PROMPT — Once the line with "DRIVER2 pin IN1: D0 -> D9" has been located in the records below, set down that line and all subsequent lines exactly, omitting the pictures.

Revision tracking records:
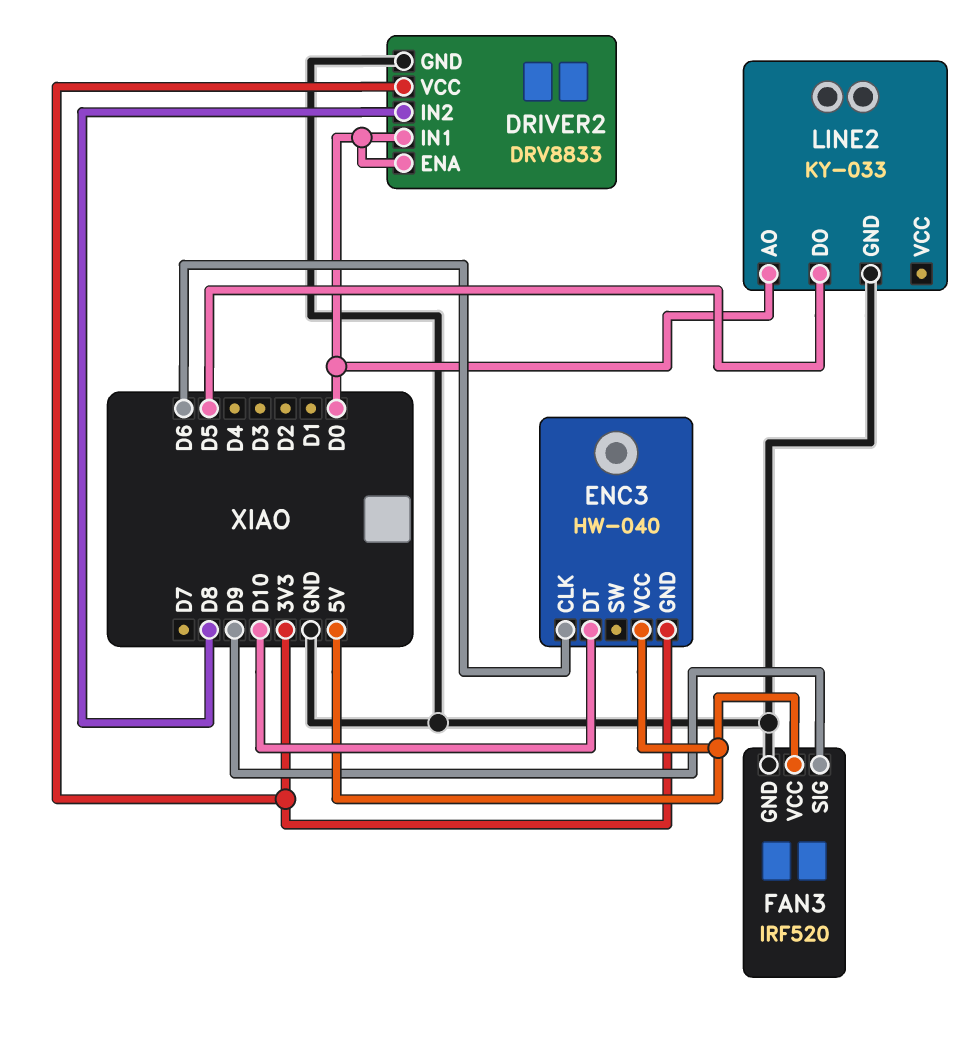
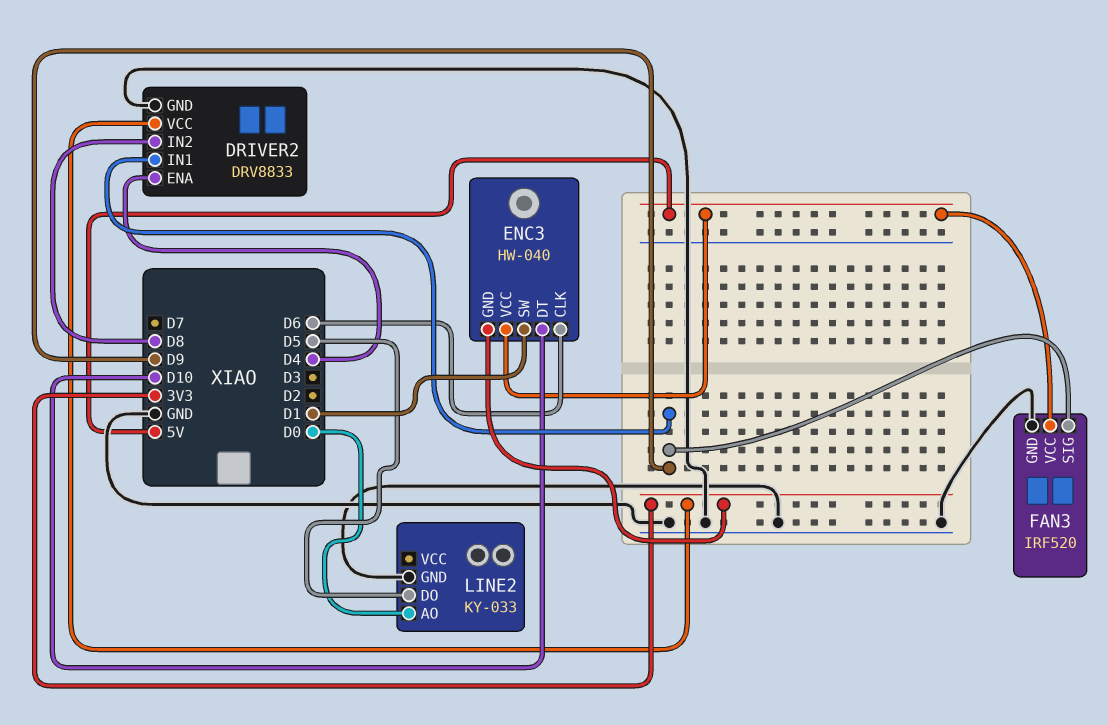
DRIVER2 pin ENA: D0 -> D4
DRIVER2 pin IN1: D0 -> D9
ENC3 pin SW: none -> D1

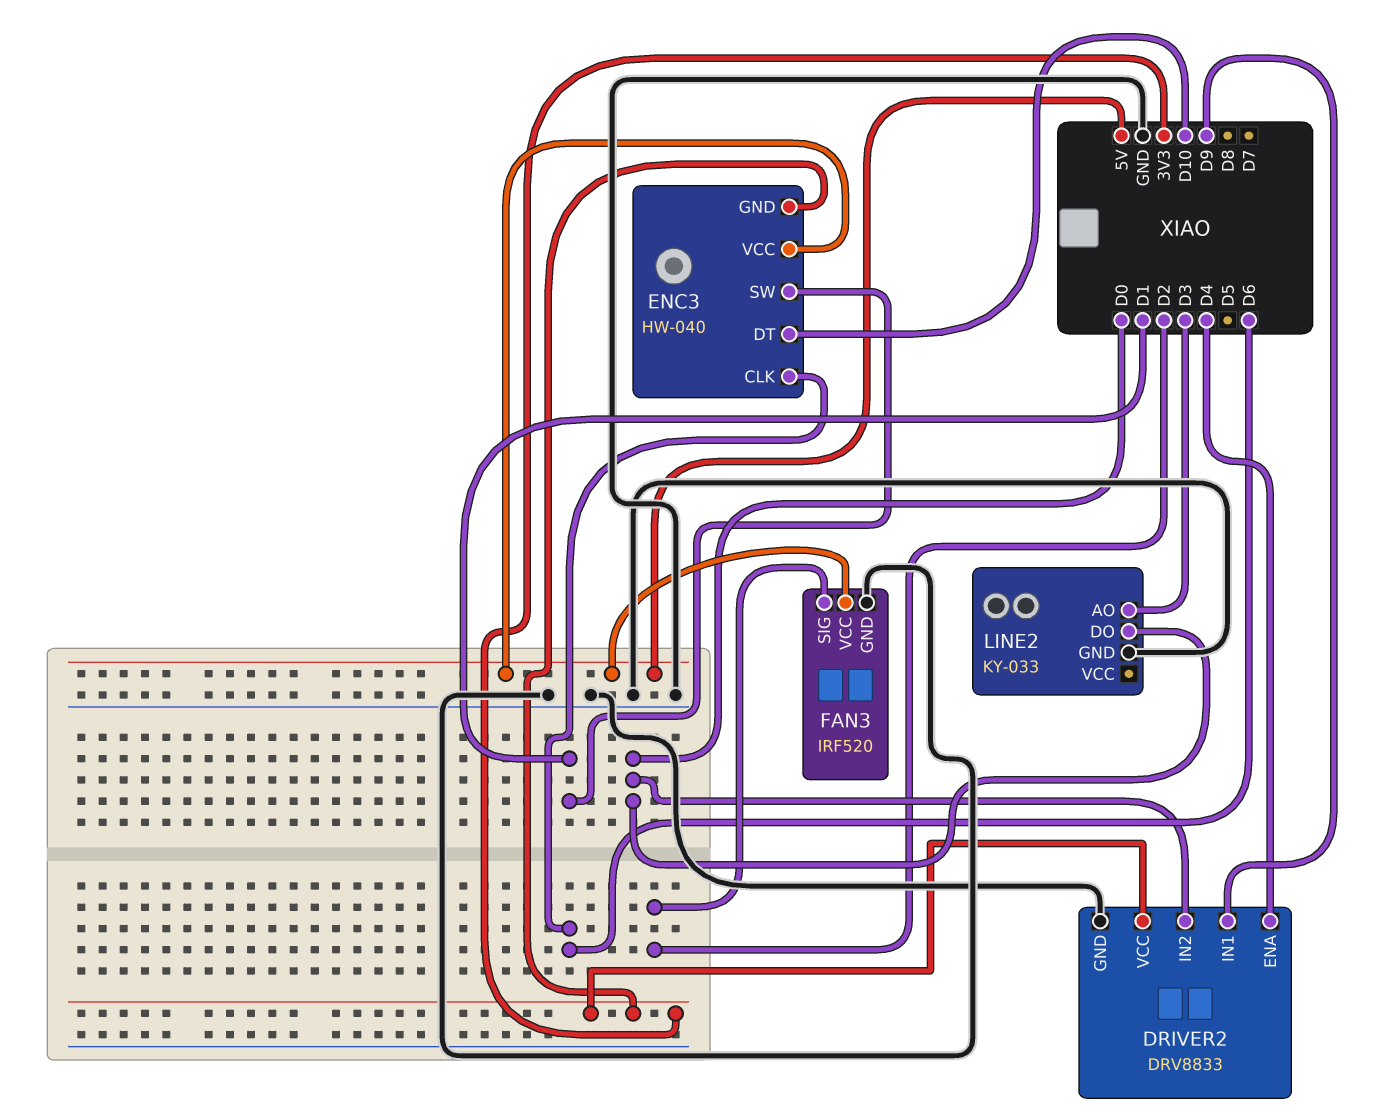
DRIVER2 pin IN2: D8 -> D0
FAN3 pin SIG: D9 -> D2
LINE2 pin AO: D0 -> D3
LINE2 pin DO: D5 -> D0

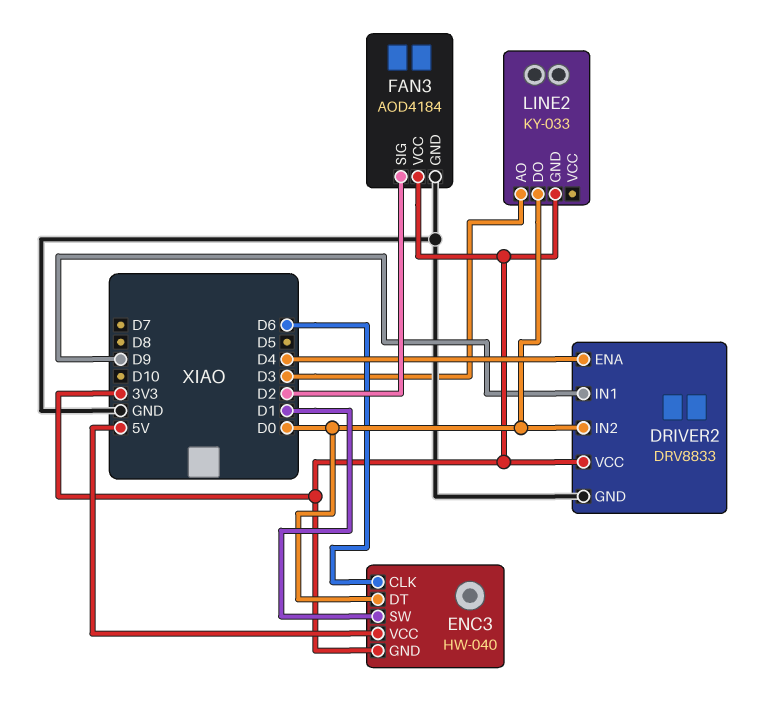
ENC3 pin DT: D10 -> D0
FAN3: IRF520 -> AOD4184
FAN3 pin VCC: 5V -> 3V3
LINE2 pin GND: GND -> 3V3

RESULT FOR THIS EXERCISE —
DRIVER2 pin IN1: D0 -> D9
ENC3 pin SW: none -> D1

DRIVER2 pin IN2: D8 -> D0
FAN3 pin SIG: D9 -> D2
LINE2 pin AO: D0 -> D3
LINE2 pin DO: D5 -> D0

ENC3 pin DT: D10 -> D0
FAN3: IRF520 -> AOD4184
FAN3 pin VCC: 5V -> 3V3
LINE2 pin GND: GND -> 3V3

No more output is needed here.